Work order: Repeat each entry as written and leave the images out of the copy.

▼

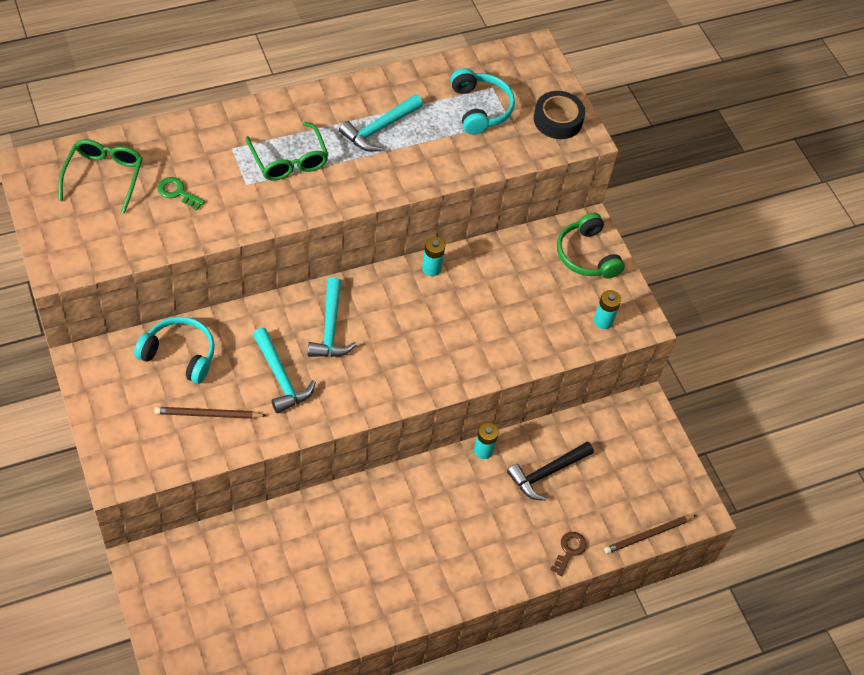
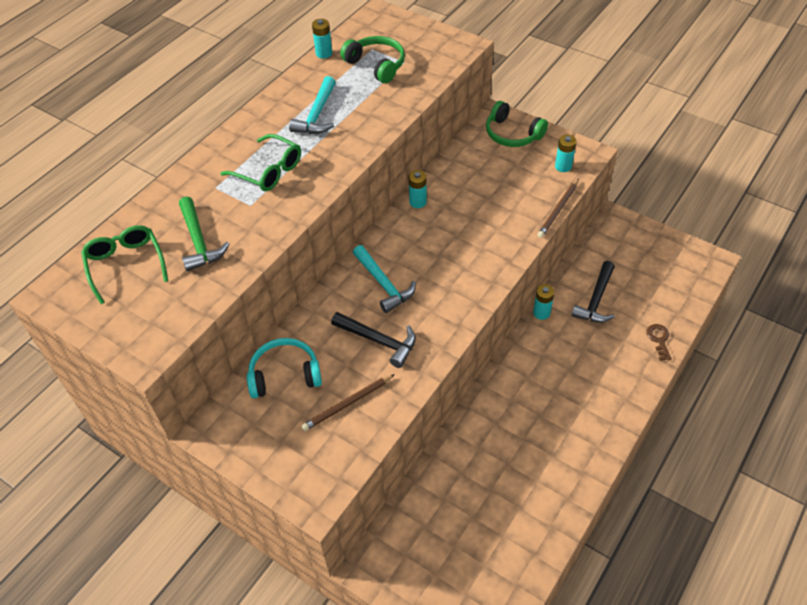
camera: 25 degrees left, 5 degrees down
(177, 192) = (199, 241): green key -> green hammer
(281, 377) = (379, 341): turquoise hammer -> black hammer
(443, 65) = (324, 53): none -> turquoise battery
(480, 108) = (376, 65): turquoise headphones -> green headphones
(558, 120) = (436, 44): black tape -> none
(648, 535) = (696, 296): brown pencil -> brown pencil (558, 210)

▲

Response below:
camera: 25 degrees left, 5 degrees down
(177, 192) = (199, 241): green key -> green hammer
(281, 377) = (379, 341): turquoise hammer -> black hammer
(443, 65) = (324, 53): none -> turquoise battery
(480, 108) = (376, 65): turquoise headphones -> green headphones
(558, 120) = (436, 44): black tape -> none
(648, 535) = (696, 296): brown pencil -> brown pencil (558, 210)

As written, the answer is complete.